*** Opening of SOURCE DATA ***

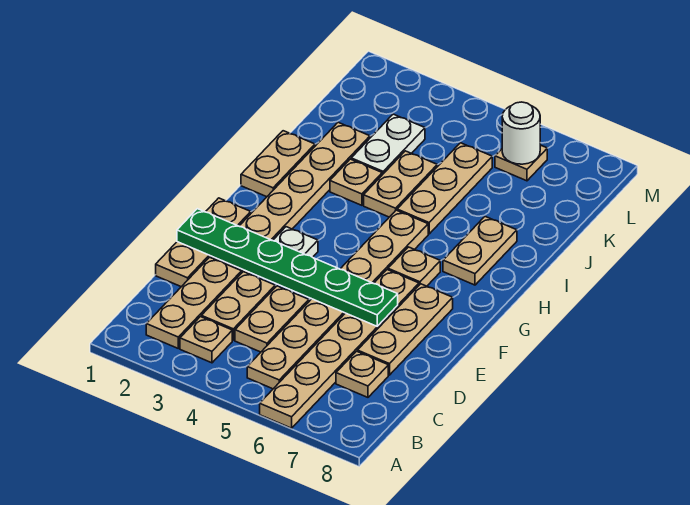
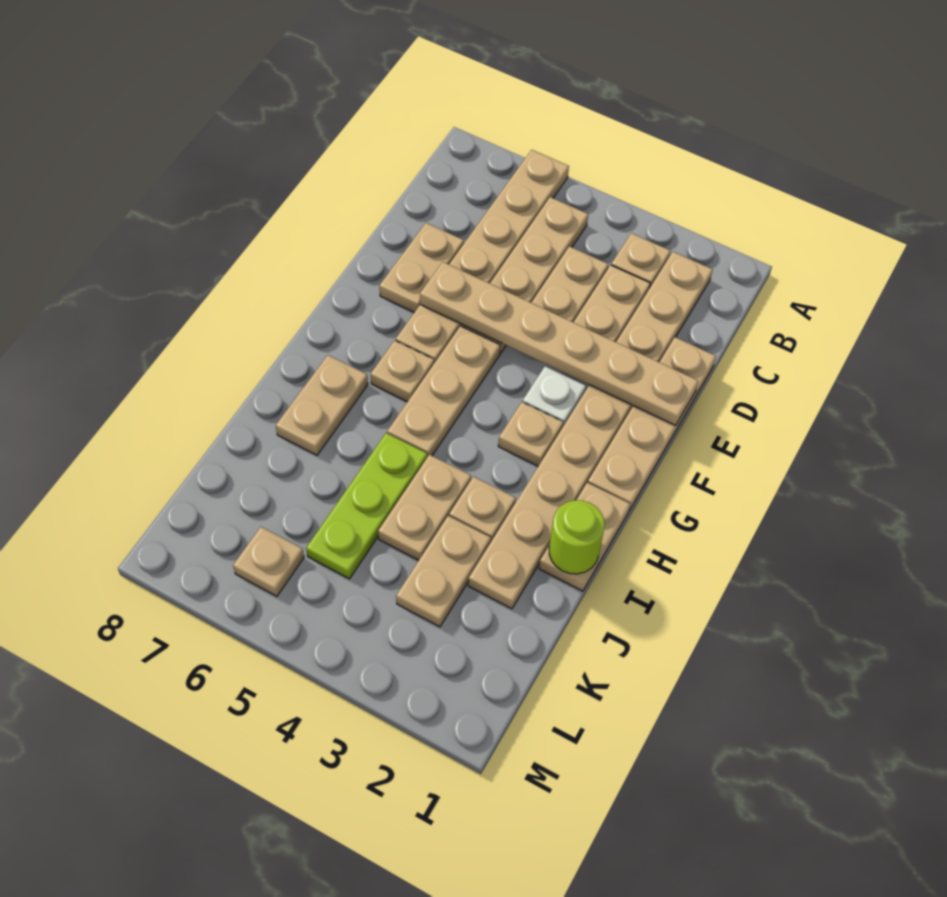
tan plate C7 level 1 -> tan plate G3 level 1
tan plate D1:F1 level 1 -> tan plate D1:G1 level 1
tan plate D7:F7 level 1 -> tan plate D7:E7 level 1
green plate E1:E6 level 2 -> tan plate E1:E6 level 2
none -> lime round brick I1 level 2
tan plate I5:K5 level 1 -> lime plate I5:K5 level 1
white plate J3:K3 level 1 -> tan plate J3:K3 level 1
white round brick L6 level 2 -> none

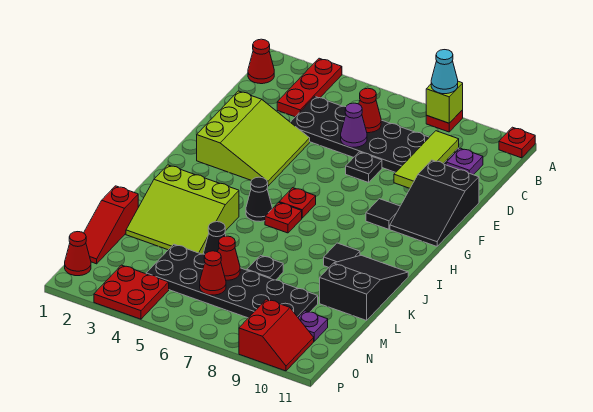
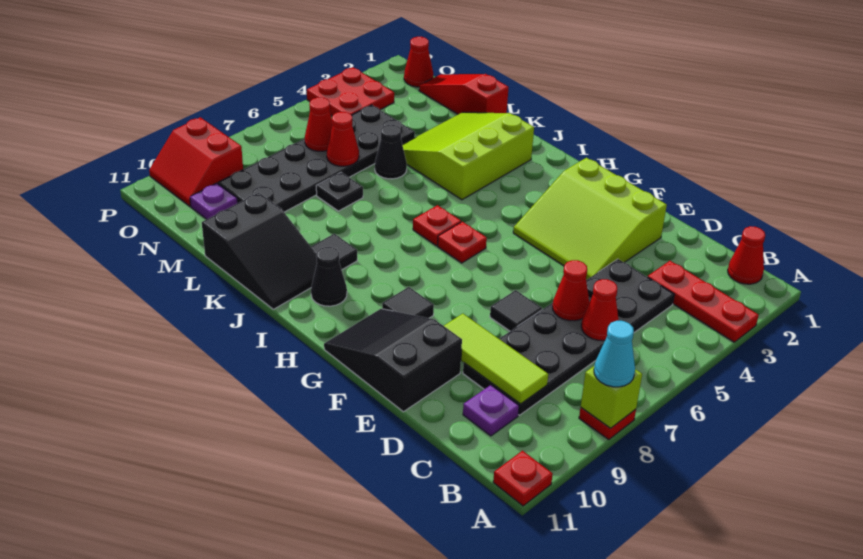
purple cone D6 level 2 -> red cone D6 level 2
black plate E7 level 1 -> black tile E7 level 1
black cone I5 level 1 -> black cone I10 level 1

*** Close of SOURCE DATA ***

EXERCISE AIM:
Could you return all the entries exactly as they appear, minus the pictures?

YOUR SOLUTION:
tan plate C7 level 1 -> tan plate G3 level 1
tan plate D1:F1 level 1 -> tan plate D1:G1 level 1
tan plate D7:F7 level 1 -> tan plate D7:E7 level 1
green plate E1:E6 level 2 -> tan plate E1:E6 level 2
none -> lime round brick I1 level 2
tan plate I5:K5 level 1 -> lime plate I5:K5 level 1
white plate J3:K3 level 1 -> tan plate J3:K3 level 1
white round brick L6 level 2 -> none

purple cone D6 level 2 -> red cone D6 level 2
black plate E7 level 1 -> black tile E7 level 1
black cone I5 level 1 -> black cone I10 level 1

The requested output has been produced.